▼

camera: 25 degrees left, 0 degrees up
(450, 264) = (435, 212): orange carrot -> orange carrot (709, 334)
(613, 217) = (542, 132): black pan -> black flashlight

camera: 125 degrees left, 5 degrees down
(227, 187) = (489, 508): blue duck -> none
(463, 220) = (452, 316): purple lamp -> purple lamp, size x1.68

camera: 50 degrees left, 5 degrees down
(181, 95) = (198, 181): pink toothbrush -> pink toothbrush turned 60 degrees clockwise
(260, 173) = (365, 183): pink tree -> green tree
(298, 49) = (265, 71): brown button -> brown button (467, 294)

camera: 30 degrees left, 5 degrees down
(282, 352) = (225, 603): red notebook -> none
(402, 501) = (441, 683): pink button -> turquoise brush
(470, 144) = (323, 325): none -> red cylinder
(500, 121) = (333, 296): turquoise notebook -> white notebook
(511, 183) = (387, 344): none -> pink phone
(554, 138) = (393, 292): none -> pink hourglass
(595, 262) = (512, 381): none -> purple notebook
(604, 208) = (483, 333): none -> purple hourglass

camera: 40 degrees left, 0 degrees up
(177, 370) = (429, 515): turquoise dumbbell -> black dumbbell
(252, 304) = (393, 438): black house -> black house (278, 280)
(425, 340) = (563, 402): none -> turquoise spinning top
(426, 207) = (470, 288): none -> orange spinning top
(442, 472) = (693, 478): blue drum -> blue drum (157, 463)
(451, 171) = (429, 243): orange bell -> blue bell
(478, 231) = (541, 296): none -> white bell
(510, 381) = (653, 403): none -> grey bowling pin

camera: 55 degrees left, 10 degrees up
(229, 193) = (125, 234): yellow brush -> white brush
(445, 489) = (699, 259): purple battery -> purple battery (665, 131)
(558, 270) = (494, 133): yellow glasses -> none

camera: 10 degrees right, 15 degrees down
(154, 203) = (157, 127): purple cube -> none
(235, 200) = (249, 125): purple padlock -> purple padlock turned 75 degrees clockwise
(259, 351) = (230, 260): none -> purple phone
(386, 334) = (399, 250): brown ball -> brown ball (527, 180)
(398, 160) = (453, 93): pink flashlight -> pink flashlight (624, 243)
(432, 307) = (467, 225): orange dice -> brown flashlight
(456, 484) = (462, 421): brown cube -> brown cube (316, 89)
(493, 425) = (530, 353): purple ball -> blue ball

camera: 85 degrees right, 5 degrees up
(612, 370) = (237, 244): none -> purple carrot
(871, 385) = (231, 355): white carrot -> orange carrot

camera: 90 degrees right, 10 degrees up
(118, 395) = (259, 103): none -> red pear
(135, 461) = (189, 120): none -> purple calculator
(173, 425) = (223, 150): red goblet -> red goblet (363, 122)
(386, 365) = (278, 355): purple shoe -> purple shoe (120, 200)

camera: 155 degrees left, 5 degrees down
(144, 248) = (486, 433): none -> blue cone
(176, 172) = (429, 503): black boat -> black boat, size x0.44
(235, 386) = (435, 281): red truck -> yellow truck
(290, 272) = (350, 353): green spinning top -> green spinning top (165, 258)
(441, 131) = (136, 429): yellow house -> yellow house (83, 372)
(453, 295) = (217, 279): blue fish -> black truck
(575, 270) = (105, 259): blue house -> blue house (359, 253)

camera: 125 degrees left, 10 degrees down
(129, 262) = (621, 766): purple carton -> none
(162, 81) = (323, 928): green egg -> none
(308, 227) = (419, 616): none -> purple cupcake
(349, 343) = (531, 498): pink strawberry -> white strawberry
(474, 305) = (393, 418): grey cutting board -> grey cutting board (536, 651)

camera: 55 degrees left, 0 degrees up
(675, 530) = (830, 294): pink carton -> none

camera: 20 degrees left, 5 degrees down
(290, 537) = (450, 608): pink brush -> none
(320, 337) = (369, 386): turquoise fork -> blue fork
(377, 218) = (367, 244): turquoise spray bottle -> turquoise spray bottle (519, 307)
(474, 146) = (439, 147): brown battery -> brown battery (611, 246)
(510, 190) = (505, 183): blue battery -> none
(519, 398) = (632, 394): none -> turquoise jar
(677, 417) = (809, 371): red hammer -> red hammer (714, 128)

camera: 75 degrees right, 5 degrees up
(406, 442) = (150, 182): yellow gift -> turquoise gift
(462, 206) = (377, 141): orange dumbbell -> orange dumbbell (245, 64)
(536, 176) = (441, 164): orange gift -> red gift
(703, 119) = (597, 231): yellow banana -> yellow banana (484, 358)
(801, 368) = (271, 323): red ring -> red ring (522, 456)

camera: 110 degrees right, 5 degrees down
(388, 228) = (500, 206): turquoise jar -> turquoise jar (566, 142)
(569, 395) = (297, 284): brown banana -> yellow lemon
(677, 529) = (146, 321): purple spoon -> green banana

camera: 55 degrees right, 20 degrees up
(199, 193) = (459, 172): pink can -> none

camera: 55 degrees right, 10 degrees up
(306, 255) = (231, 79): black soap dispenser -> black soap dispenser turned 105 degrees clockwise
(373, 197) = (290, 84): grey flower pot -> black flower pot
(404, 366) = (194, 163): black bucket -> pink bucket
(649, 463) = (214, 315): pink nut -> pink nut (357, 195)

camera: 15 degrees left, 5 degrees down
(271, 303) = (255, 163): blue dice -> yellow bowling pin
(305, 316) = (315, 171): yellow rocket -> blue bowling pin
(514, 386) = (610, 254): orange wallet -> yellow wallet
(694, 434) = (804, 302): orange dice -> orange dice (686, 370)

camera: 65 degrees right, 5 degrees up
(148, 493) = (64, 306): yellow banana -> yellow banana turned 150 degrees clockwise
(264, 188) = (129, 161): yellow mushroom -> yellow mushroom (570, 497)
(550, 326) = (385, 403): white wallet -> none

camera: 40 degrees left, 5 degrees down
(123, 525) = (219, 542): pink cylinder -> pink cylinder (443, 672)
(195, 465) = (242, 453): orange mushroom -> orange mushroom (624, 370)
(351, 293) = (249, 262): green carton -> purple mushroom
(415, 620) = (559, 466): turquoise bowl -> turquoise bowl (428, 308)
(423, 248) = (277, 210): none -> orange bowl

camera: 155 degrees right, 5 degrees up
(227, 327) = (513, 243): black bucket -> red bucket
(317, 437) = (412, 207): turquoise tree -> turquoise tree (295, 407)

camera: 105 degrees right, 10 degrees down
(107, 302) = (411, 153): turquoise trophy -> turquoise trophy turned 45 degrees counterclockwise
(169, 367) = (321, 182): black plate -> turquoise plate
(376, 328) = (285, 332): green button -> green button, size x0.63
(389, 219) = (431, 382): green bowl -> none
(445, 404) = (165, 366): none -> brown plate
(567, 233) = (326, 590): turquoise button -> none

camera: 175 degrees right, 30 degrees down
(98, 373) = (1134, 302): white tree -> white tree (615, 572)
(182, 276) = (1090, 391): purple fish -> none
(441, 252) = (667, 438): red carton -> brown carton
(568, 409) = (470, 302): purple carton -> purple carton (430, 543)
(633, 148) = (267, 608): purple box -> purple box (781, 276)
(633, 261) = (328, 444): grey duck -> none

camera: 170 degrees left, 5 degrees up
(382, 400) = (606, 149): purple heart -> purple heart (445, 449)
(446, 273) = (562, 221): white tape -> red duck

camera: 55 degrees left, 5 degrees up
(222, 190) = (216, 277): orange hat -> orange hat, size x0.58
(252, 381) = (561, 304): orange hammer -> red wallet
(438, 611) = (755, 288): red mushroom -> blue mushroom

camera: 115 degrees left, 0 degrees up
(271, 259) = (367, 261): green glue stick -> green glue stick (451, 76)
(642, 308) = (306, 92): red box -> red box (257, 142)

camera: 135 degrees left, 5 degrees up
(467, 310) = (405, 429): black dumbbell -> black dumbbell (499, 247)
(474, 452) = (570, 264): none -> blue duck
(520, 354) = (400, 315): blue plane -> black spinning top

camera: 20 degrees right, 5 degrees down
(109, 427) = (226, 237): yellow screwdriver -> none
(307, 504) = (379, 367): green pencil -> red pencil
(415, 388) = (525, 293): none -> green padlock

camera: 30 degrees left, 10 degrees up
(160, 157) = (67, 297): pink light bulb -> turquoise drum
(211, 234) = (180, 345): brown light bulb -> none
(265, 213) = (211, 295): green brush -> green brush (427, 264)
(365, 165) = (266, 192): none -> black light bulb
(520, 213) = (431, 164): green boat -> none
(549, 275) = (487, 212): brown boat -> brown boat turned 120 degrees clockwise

▲

DIRECTIONS FOR THIS TASK:
Looking back over the data above, restate word for word the lines that begin at the line with "(107, 302) = (411, 153): turquoise" and end at the line with "(633, 261) = (328, 444): grey duck -> none", inclusive.

RESPONSE BELOW:
(107, 302) = (411, 153): turquoise trophy -> turquoise trophy turned 45 degrees counterclockwise
(169, 367) = (321, 182): black plate -> turquoise plate
(376, 328) = (285, 332): green button -> green button, size x0.63
(389, 219) = (431, 382): green bowl -> none
(445, 404) = (165, 366): none -> brown plate
(567, 233) = (326, 590): turquoise button -> none

camera: 175 degrees right, 30 degrees down
(98, 373) = (1134, 302): white tree -> white tree (615, 572)
(182, 276) = (1090, 391): purple fish -> none
(441, 252) = (667, 438): red carton -> brown carton
(568, 409) = (470, 302): purple carton -> purple carton (430, 543)
(633, 148) = (267, 608): purple box -> purple box (781, 276)
(633, 261) = (328, 444): grey duck -> none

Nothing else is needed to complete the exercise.